#### EXERCISE PROMPT:
Pick every line out of the entries below that holds the string "black", and report them.

#### Data excerpts:
──────────────────────────────

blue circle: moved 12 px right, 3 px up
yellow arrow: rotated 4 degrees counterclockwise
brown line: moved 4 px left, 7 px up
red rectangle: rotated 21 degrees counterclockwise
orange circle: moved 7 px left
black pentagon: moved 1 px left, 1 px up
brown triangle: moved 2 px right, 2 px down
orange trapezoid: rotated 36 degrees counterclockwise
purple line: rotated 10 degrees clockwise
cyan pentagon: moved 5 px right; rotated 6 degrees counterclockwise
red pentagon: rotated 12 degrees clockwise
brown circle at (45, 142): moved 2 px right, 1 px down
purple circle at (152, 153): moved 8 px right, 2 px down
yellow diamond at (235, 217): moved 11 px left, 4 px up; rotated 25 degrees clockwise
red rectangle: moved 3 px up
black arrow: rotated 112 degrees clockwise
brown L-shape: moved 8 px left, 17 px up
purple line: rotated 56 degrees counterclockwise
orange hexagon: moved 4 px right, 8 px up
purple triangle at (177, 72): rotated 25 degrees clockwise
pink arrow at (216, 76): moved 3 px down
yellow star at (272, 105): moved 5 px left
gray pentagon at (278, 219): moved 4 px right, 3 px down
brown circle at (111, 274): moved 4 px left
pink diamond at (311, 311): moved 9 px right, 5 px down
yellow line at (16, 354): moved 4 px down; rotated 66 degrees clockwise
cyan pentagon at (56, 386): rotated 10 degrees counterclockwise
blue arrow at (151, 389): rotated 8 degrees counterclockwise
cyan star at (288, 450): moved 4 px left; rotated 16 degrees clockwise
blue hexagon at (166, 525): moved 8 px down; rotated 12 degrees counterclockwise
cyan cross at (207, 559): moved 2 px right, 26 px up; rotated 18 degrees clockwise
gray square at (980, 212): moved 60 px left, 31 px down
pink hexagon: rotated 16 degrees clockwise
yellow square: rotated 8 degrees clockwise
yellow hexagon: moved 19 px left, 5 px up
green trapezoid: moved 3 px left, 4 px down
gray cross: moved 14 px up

──────────────────────────────

#### WRITTEN ANSWER:
black pentagon: moved 1 px left, 1 px up
black arrow: rotated 112 degrees clockwise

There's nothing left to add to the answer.